# Records
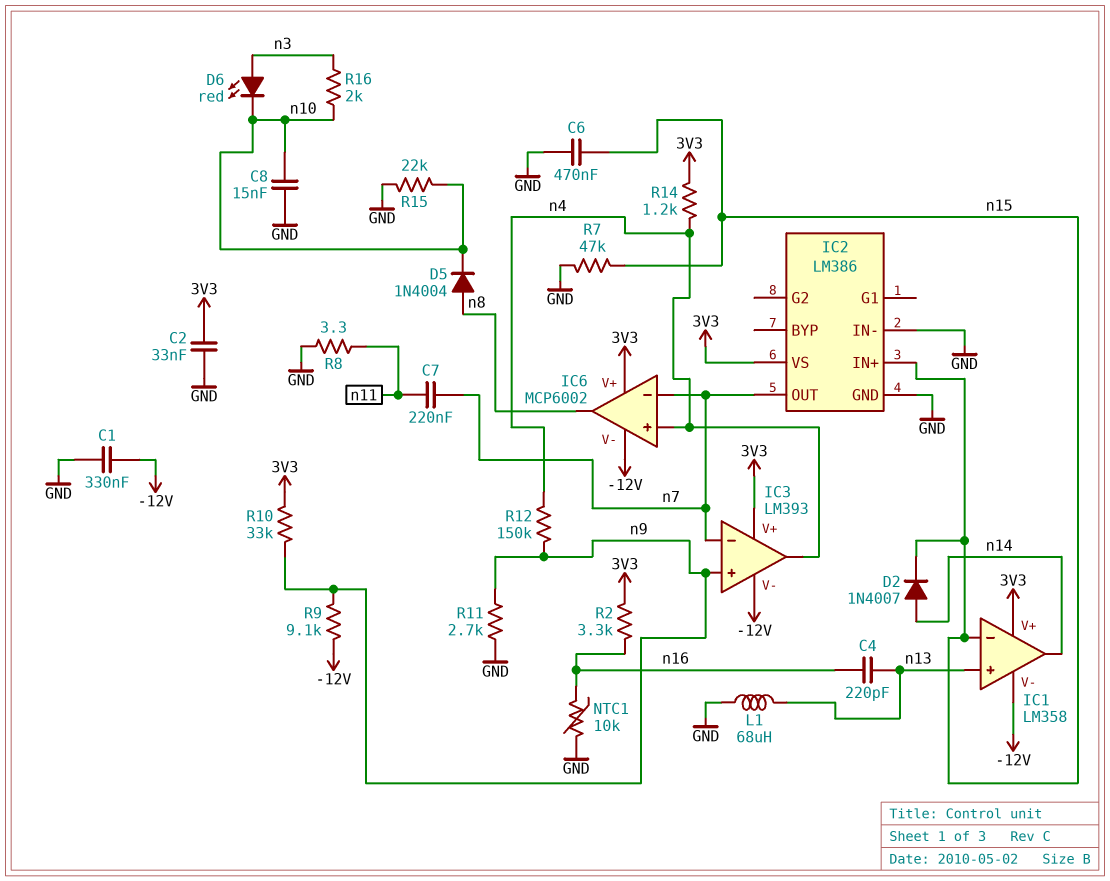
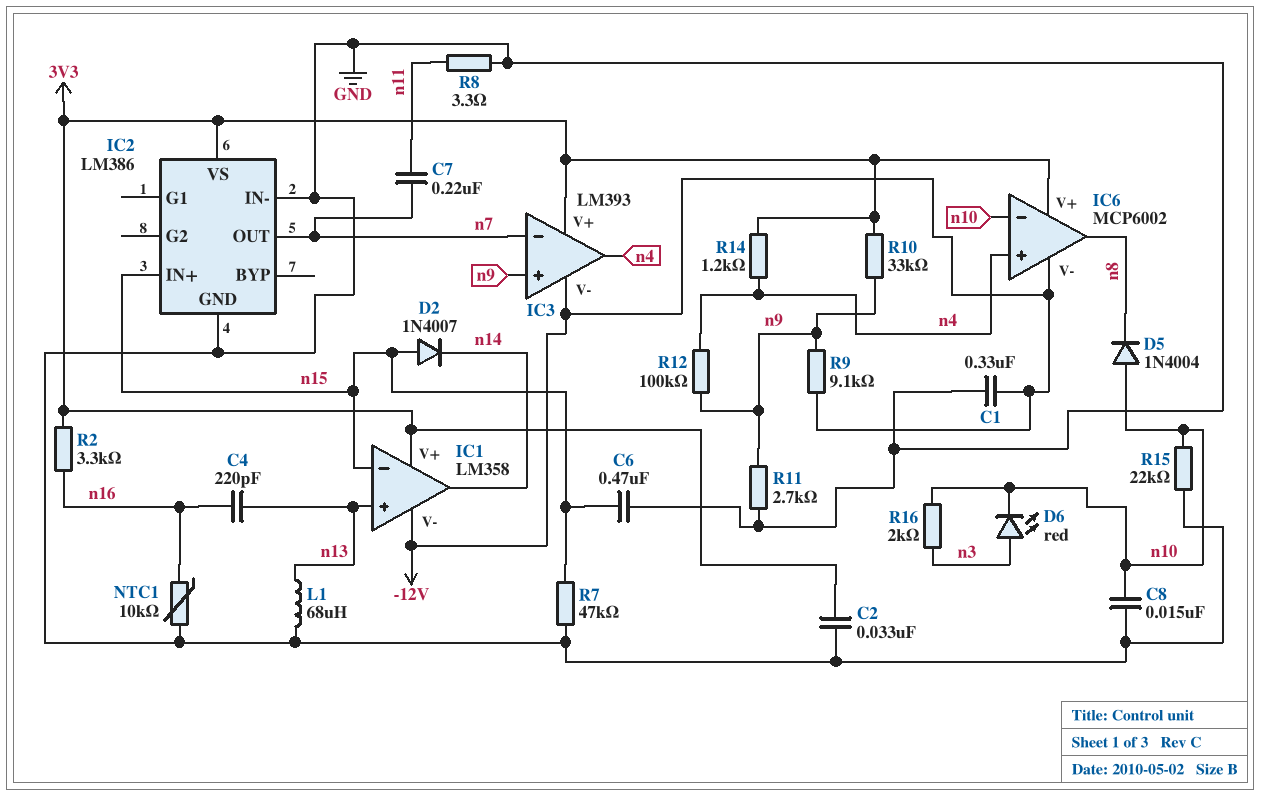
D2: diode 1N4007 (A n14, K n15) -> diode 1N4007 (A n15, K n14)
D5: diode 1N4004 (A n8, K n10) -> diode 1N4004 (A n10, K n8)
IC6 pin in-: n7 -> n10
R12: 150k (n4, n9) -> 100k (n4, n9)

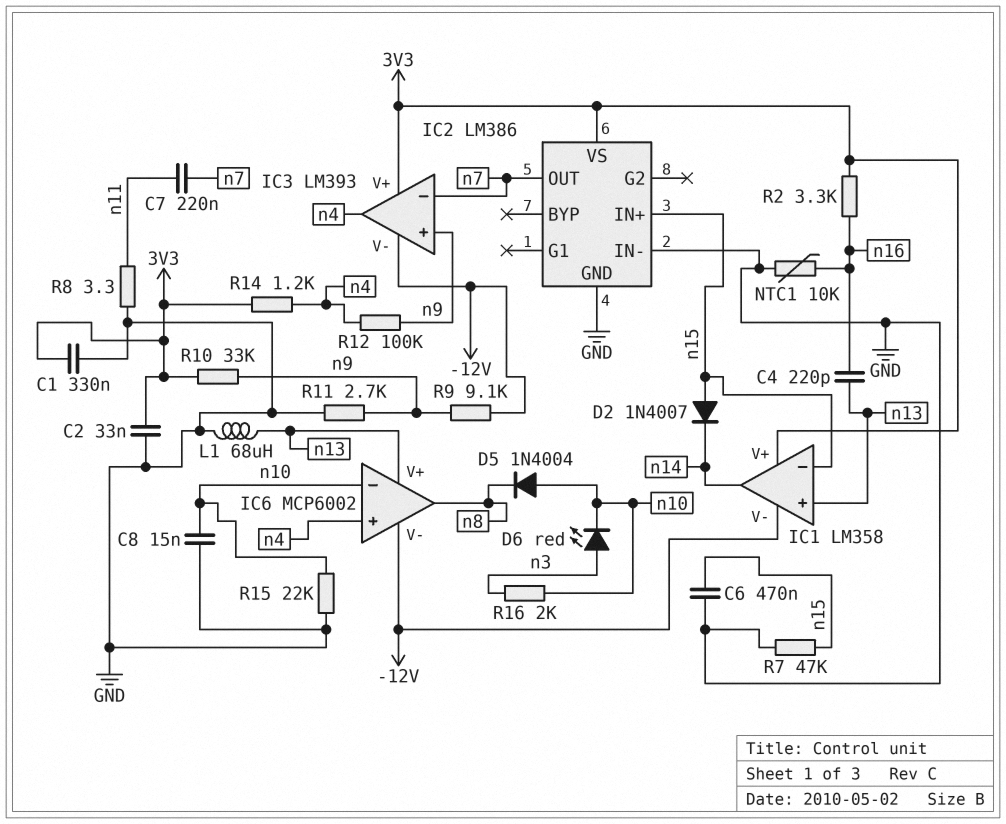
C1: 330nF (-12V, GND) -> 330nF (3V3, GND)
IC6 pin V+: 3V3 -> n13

--

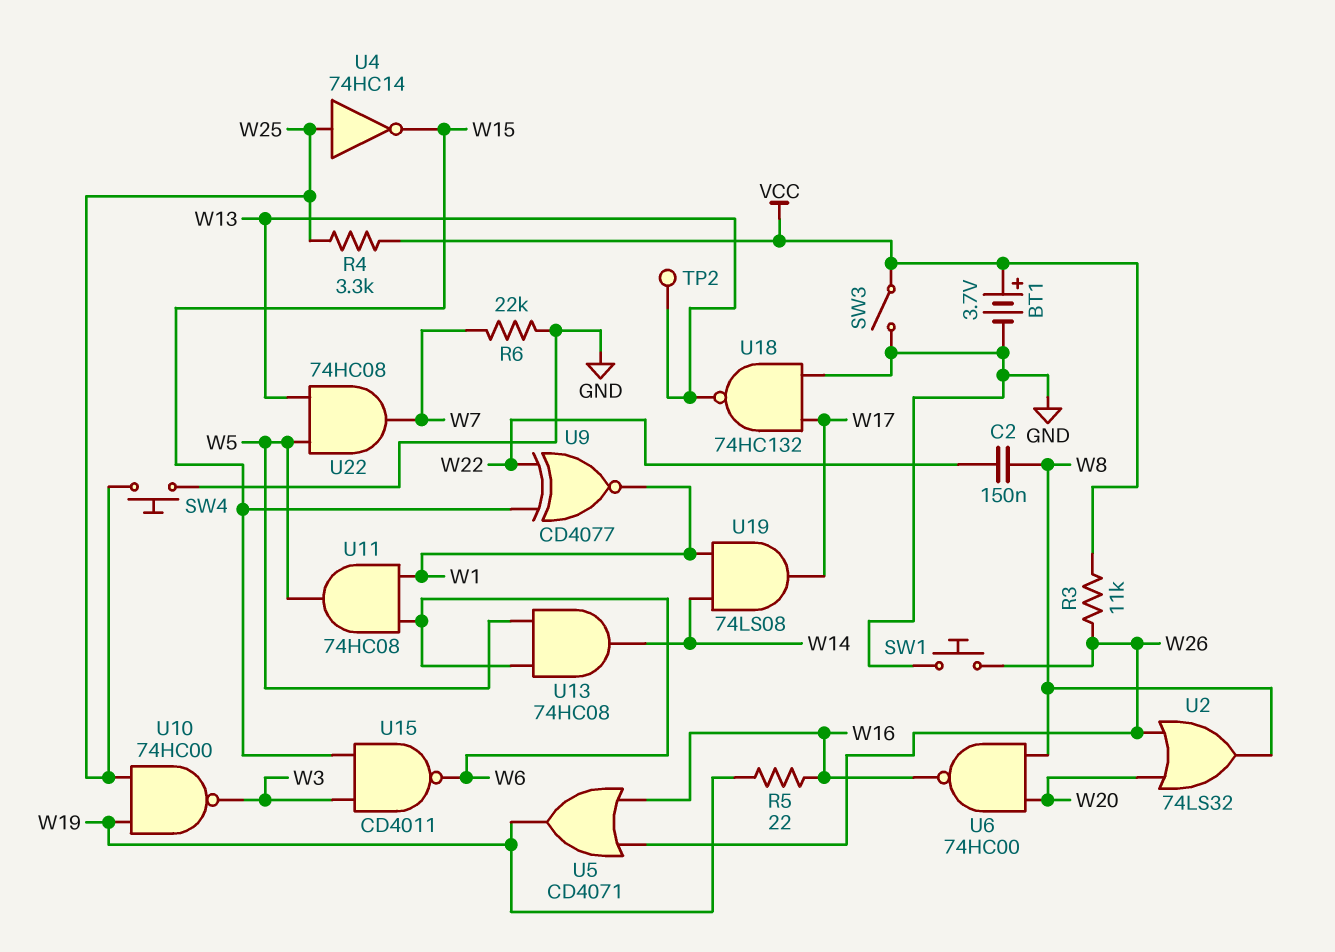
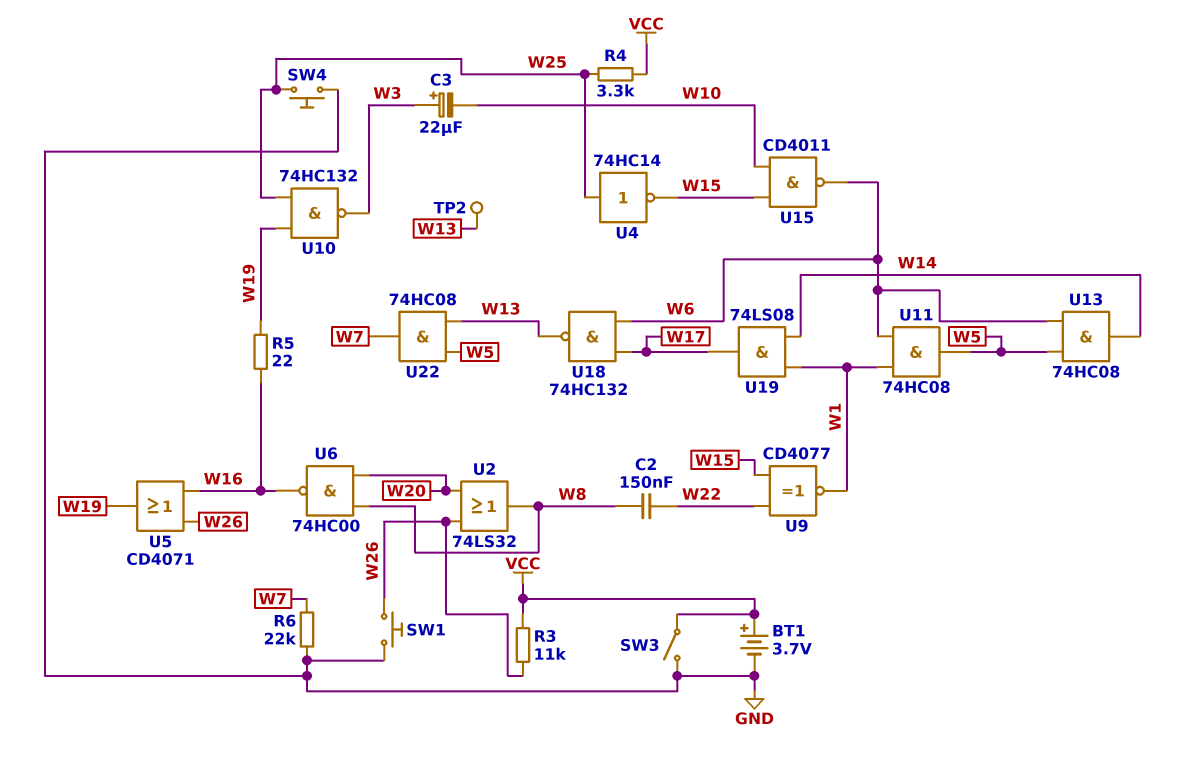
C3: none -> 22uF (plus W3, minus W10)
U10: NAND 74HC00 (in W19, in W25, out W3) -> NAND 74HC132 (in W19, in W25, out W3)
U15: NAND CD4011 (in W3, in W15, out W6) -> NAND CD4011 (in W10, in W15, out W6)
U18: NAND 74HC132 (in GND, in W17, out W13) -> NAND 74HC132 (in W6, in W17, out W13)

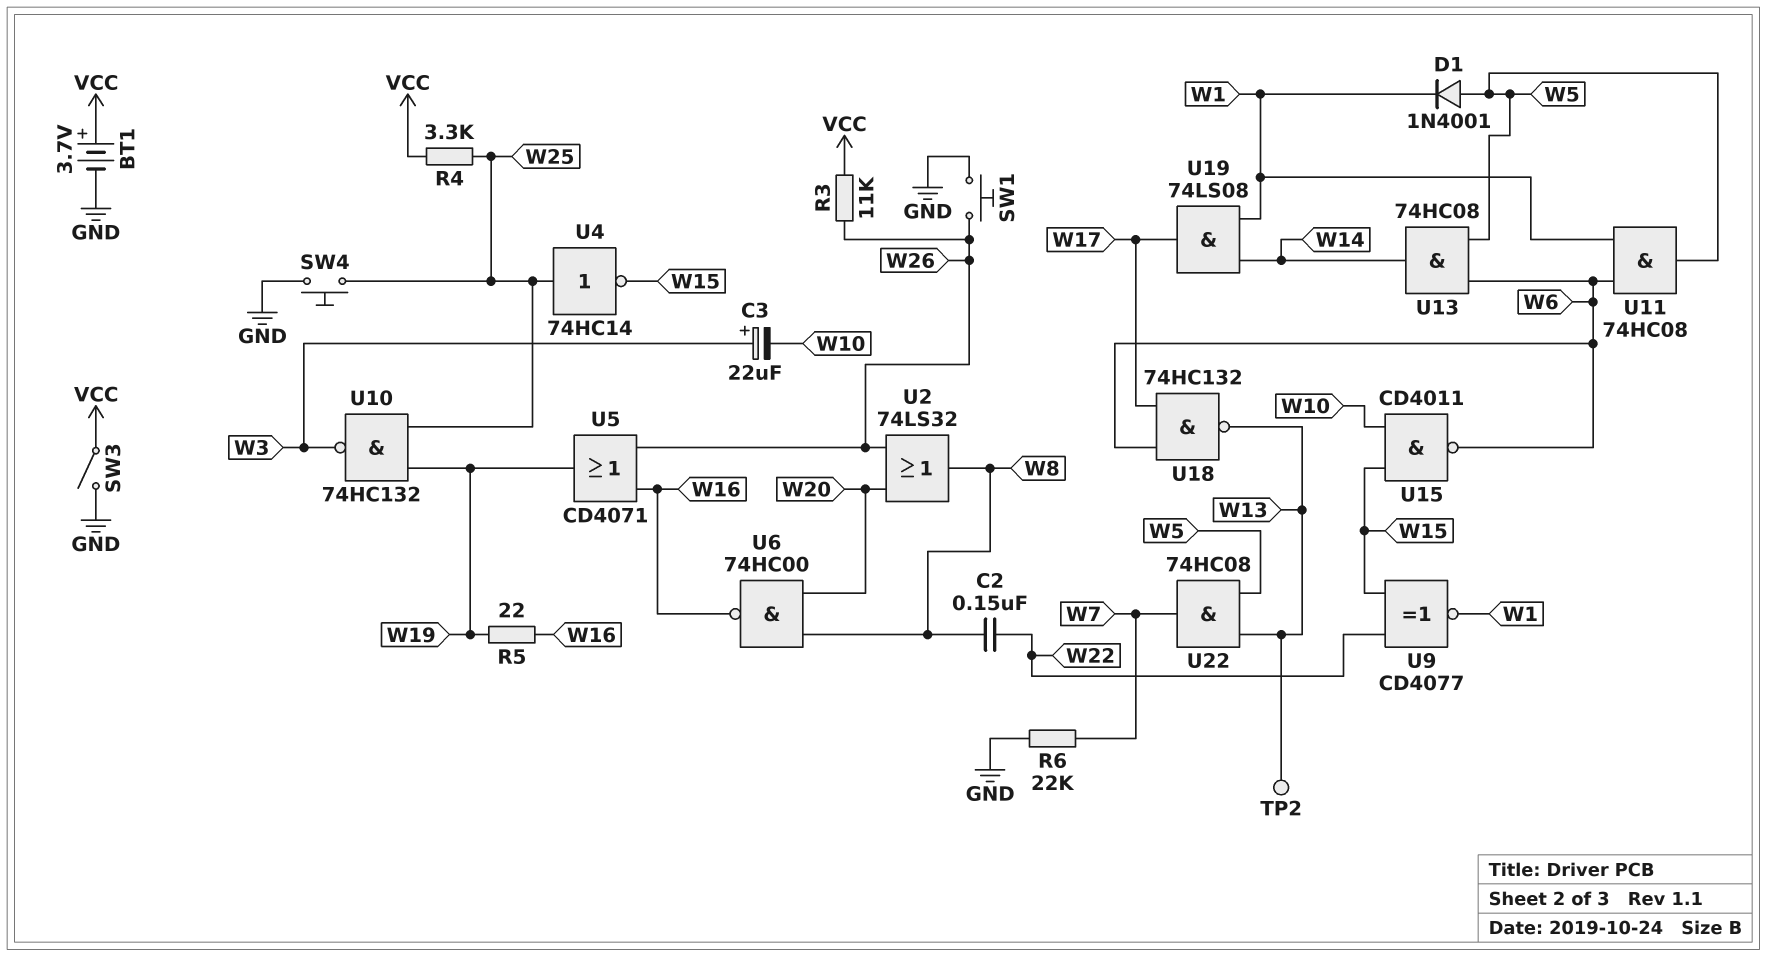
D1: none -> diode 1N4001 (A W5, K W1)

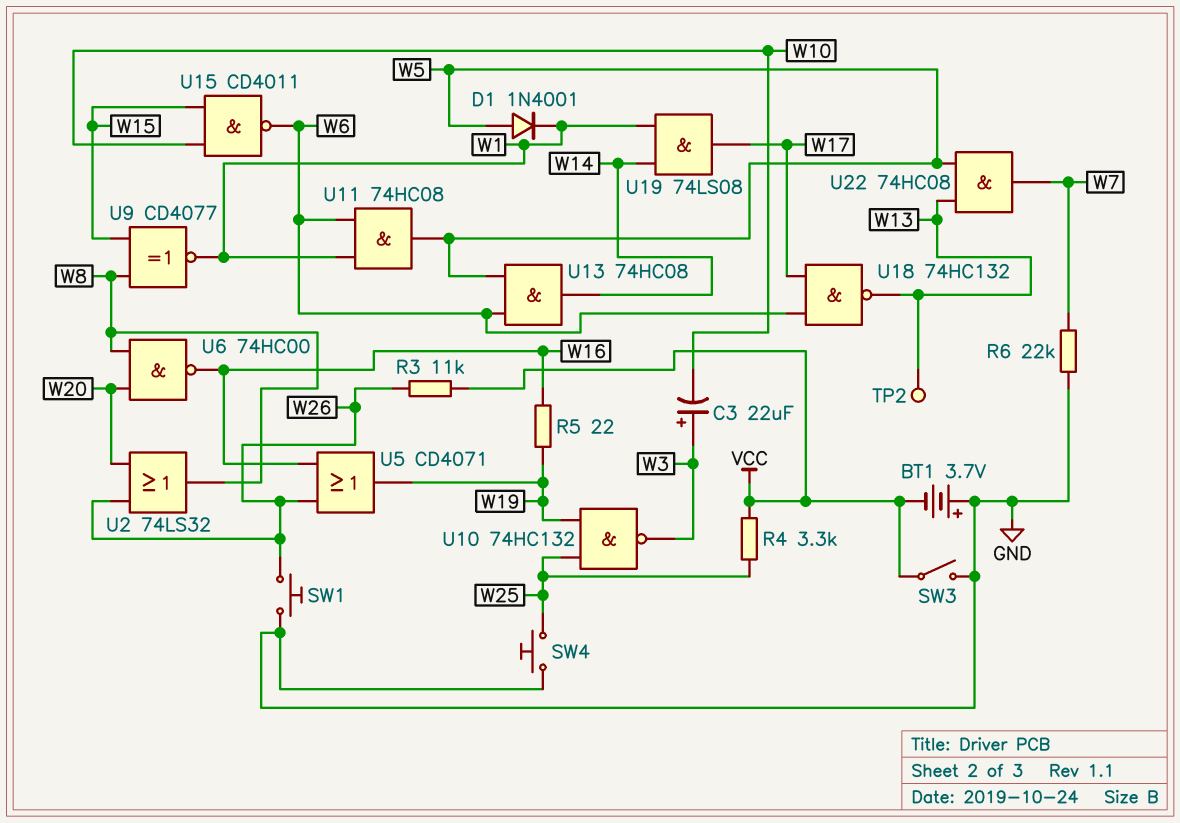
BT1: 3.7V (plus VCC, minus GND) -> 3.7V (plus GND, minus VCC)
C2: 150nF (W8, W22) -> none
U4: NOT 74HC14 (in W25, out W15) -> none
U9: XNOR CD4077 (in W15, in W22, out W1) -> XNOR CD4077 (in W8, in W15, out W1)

# Exercise prompt
Reproduce the records above exactly, but only from the line with "C3: none -> 22uF (plus W3, minus W10)" up to and including the line with "D1: none -> diode 1N4001 (A W5, K W1)". Leave the pictures out.

# Problem solution
C3: none -> 22uF (plus W3, minus W10)
U10: NAND 74HC00 (in W19, in W25, out W3) -> NAND 74HC132 (in W19, in W25, out W3)
U15: NAND CD4011 (in W3, in W15, out W6) -> NAND CD4011 (in W10, in W15, out W6)
U18: NAND 74HC132 (in GND, in W17, out W13) -> NAND 74HC132 (in W6, in W17, out W13)

D1: none -> diode 1N4001 (A W5, K W1)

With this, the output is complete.